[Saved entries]
Content starts

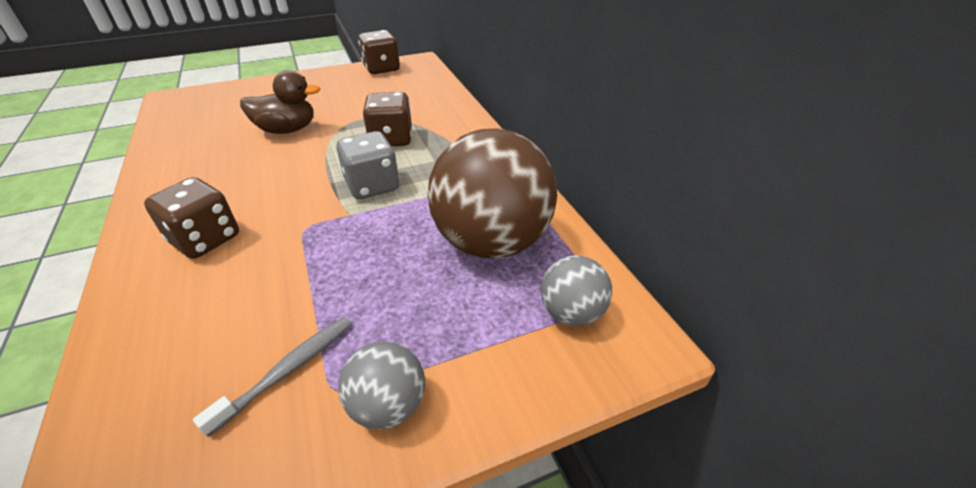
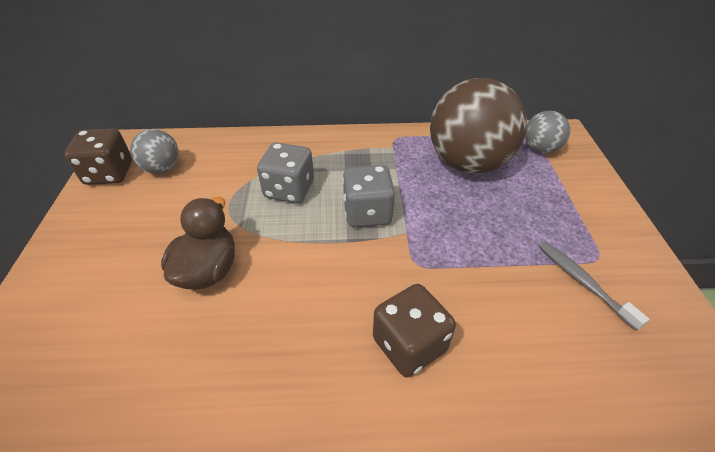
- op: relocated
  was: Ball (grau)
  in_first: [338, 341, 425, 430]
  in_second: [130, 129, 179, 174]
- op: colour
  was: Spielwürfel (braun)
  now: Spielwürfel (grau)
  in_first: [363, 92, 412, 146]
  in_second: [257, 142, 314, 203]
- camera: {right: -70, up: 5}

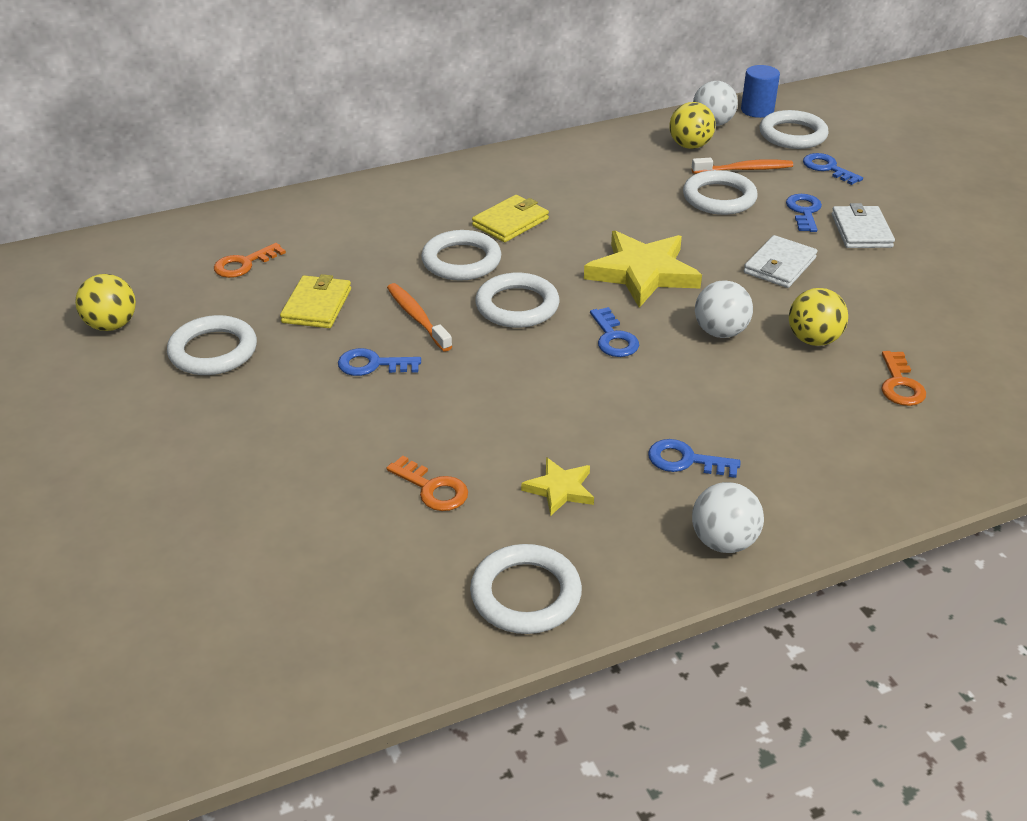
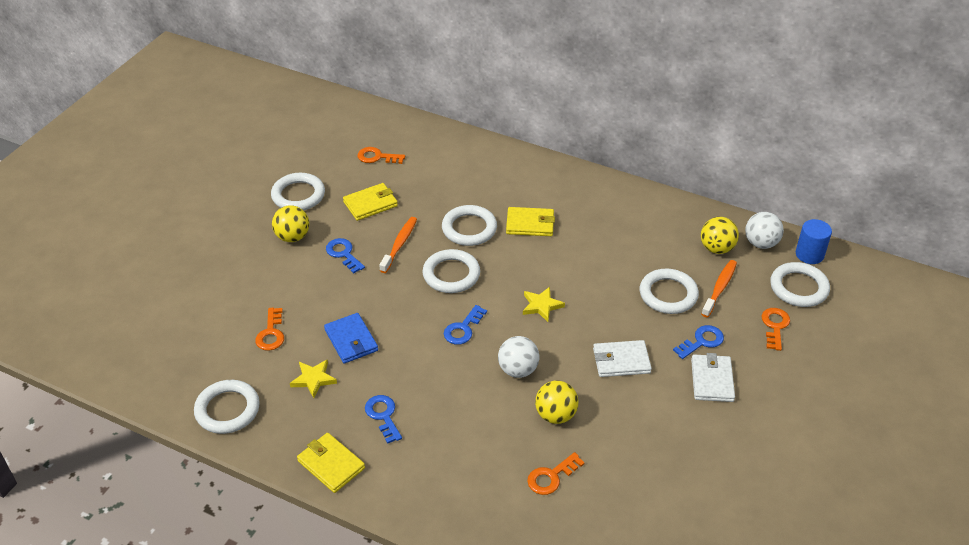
- op: relocated
  was: Ball (gelb)
  in_first: [75, 274, 136, 331]
  in_second: [272, 205, 309, 242]
- op: size
  was: Stern (gelb)
  in_first: [584, 231, 702, 308]
  in_second: [523, 287, 565, 322]
  ratio: 0.51
- op: spun
  was: Zahnbürste (orange)
  in_first: [692, 158, 793, 174]
  in_second: [701, 260, 737, 317]
  clockwise: -105
- op: exchanged
  was: Ball (weiß)
  now: Geldbörse (gelb)
  in_first: [692, 482, 764, 553]
  in_second: [297, 433, 365, 493]
- op: colour
  was: Schlüssel (blau)
  now: Schlüssel (orange)
  in_first: [803, 153, 863, 185]
  in_second: [761, 308, 790, 351]
- op: spun
  was: Geldbörse (weiß)
  in_first: [832, 203, 895, 248]
  in_second: [691, 353, 735, 402]
  clockwise: -45
- op: appeared
  now: Geldbörse (blau)
  in_second: [324, 313, 378, 364]
- camera: {right: 50, up: 5}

Content ends

What you need to do
Once the pictures are set aside, repeat the data above exactly as written.

Task result
- op: relocated
  was: Ball (grau)
  in_first: [338, 341, 425, 430]
  in_second: [130, 129, 179, 174]
- op: colour
  was: Spielwürfel (braun)
  now: Spielwürfel (grau)
  in_first: [363, 92, 412, 146]
  in_second: [257, 142, 314, 203]
- camera: {right: -70, up: 5}

- op: relocated
  was: Ball (gelb)
  in_first: [75, 274, 136, 331]
  in_second: [272, 205, 309, 242]
- op: size
  was: Stern (gelb)
  in_first: [584, 231, 702, 308]
  in_second: [523, 287, 565, 322]
  ratio: 0.51
- op: spun
  was: Zahnbürste (orange)
  in_first: [692, 158, 793, 174]
  in_second: [701, 260, 737, 317]
  clockwise: -105
- op: exchanged
  was: Ball (weiß)
  now: Geldbörse (gelb)
  in_first: [692, 482, 764, 553]
  in_second: [297, 433, 365, 493]
- op: colour
  was: Schlüssel (blau)
  now: Schlüssel (orange)
  in_first: [803, 153, 863, 185]
  in_second: [761, 308, 790, 351]
- op: spun
  was: Geldbörse (weiß)
  in_first: [832, 203, 895, 248]
  in_second: [691, 353, 735, 402]
  clockwise: -45
- op: appeared
  now: Geldbörse (blau)
  in_second: [324, 313, 378, 364]
- camera: {right: 50, up: 5}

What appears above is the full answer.